→ **TASK**
From the records below, transcribe only the lines running from the one with "green bottle: 2 -> 3" through the one with "pink watering can: 2 -> 1". Keep both of those end lines.

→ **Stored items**
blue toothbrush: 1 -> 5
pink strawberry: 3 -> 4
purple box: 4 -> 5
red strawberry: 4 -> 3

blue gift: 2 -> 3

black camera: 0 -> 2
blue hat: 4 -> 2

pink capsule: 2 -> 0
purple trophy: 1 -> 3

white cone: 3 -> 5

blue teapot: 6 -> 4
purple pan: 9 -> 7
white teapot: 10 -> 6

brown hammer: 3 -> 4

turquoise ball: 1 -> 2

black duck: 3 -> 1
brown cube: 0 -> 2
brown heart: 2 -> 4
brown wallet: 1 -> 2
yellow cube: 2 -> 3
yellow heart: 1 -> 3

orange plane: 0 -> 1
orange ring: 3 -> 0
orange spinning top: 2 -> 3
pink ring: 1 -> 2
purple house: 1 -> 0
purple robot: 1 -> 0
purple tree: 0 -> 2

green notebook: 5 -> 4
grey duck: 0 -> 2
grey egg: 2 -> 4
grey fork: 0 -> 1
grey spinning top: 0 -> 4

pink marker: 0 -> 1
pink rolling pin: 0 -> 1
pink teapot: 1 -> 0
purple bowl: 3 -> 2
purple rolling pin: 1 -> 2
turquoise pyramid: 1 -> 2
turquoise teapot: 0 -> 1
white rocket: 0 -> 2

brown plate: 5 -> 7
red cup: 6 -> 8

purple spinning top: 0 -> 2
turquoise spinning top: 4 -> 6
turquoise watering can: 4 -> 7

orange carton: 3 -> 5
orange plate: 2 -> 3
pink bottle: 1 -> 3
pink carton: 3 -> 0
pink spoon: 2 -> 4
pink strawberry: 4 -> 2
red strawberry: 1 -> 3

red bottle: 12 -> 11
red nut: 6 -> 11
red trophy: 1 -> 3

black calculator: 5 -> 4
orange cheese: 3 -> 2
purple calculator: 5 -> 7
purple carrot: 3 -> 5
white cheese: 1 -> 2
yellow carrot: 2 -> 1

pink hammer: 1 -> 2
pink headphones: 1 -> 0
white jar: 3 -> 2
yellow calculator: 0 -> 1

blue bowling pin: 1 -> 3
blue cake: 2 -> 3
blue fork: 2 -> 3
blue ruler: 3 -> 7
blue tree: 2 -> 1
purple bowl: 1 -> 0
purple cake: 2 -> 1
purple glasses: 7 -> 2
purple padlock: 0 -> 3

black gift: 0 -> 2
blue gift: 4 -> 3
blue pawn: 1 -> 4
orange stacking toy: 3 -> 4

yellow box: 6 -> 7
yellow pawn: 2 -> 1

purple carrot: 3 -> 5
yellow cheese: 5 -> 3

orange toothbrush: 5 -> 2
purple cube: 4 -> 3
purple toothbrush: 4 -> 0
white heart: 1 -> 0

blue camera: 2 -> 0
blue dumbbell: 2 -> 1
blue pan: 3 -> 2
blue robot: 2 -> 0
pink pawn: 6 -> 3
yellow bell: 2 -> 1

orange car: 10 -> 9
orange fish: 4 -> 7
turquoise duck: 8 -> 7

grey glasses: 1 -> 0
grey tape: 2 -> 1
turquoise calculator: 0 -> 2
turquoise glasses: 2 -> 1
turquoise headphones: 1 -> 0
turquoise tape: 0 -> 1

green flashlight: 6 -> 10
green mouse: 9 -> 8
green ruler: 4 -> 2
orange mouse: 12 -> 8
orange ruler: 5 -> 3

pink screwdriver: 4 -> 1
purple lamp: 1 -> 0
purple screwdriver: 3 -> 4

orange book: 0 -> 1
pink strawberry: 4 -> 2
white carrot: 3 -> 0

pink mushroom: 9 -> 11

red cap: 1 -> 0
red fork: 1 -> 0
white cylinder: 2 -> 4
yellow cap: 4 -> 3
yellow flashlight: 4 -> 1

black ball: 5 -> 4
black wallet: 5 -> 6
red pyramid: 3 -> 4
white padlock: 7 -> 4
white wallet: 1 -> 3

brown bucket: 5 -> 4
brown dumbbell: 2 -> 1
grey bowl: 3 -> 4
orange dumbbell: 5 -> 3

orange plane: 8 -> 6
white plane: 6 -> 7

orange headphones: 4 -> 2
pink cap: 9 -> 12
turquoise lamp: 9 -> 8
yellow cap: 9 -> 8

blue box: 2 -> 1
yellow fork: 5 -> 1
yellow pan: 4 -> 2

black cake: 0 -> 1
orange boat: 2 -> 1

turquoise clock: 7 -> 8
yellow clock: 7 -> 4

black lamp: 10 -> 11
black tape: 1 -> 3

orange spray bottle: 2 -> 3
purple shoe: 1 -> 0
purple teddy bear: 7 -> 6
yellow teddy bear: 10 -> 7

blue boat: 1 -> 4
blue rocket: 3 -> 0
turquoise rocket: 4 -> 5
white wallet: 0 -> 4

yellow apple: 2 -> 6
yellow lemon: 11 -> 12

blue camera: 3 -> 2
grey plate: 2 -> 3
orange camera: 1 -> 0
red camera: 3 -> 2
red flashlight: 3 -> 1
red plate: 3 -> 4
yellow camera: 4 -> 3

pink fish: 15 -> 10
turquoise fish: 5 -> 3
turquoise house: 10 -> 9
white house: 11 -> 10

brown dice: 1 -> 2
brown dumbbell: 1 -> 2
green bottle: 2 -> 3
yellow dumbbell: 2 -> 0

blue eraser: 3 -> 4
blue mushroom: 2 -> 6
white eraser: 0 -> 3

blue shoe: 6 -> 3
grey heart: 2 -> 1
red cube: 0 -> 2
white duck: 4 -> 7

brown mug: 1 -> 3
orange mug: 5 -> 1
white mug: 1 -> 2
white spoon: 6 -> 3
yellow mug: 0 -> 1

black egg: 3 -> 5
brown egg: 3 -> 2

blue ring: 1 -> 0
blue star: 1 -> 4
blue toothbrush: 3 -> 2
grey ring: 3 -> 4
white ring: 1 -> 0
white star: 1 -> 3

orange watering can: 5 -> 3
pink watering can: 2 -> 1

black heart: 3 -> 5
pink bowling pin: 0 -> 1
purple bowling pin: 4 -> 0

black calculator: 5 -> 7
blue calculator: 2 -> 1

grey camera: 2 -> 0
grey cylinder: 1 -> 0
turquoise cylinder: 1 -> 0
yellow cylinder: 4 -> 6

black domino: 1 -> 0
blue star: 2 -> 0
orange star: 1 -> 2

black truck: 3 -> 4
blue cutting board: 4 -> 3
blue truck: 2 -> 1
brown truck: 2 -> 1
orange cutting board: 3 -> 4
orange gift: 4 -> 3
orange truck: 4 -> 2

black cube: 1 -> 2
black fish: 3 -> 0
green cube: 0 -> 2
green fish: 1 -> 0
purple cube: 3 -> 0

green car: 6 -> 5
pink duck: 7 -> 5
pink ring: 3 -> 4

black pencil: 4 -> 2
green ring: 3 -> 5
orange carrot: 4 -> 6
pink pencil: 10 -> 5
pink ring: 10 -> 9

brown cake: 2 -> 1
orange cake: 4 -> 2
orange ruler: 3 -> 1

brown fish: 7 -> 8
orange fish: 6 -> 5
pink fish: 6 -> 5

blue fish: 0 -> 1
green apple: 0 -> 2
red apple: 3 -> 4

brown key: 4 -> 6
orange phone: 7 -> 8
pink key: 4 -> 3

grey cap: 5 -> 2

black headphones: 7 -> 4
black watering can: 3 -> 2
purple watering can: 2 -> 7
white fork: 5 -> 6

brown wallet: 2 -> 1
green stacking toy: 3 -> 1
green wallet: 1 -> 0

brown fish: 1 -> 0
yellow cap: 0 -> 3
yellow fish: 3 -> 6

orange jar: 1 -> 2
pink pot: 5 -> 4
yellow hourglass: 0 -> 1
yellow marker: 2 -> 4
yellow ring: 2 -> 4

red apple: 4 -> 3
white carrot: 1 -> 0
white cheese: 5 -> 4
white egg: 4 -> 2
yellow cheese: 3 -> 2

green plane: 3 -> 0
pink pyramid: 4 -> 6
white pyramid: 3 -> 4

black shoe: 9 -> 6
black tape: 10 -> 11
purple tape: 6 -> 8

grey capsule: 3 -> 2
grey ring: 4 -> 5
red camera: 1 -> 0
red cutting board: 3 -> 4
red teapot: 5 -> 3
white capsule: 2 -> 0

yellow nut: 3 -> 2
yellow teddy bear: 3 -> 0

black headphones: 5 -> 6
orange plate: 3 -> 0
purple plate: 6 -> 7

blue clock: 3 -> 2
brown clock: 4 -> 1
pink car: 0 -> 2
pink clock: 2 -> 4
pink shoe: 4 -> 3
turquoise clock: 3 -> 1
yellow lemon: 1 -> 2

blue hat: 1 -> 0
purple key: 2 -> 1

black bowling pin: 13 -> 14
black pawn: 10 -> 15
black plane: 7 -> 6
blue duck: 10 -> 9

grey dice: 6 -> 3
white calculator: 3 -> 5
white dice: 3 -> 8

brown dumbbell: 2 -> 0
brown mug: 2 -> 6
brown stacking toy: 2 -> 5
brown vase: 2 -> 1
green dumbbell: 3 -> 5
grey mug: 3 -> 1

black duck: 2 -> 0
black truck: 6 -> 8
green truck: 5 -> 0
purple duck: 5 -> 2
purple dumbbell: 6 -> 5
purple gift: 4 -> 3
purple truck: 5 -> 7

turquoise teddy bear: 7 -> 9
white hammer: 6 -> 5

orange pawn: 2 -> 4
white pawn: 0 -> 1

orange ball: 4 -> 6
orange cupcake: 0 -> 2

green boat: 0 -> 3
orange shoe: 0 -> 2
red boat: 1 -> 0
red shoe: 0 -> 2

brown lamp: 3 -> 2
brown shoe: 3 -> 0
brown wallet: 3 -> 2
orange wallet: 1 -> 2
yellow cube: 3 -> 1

→ **EXERCISE ANSWER**
green bottle: 2 -> 3
yellow dumbbell: 2 -> 0

blue eraser: 3 -> 4
blue mushroom: 2 -> 6
white eraser: 0 -> 3

blue shoe: 6 -> 3
grey heart: 2 -> 1
red cube: 0 -> 2
white duck: 4 -> 7

brown mug: 1 -> 3
orange mug: 5 -> 1
white mug: 1 -> 2
white spoon: 6 -> 3
yellow mug: 0 -> 1

black egg: 3 -> 5
brown egg: 3 -> 2

blue ring: 1 -> 0
blue star: 1 -> 4
blue toothbrush: 3 -> 2
grey ring: 3 -> 4
white ring: 1 -> 0
white star: 1 -> 3

orange watering can: 5 -> 3
pink watering can: 2 -> 1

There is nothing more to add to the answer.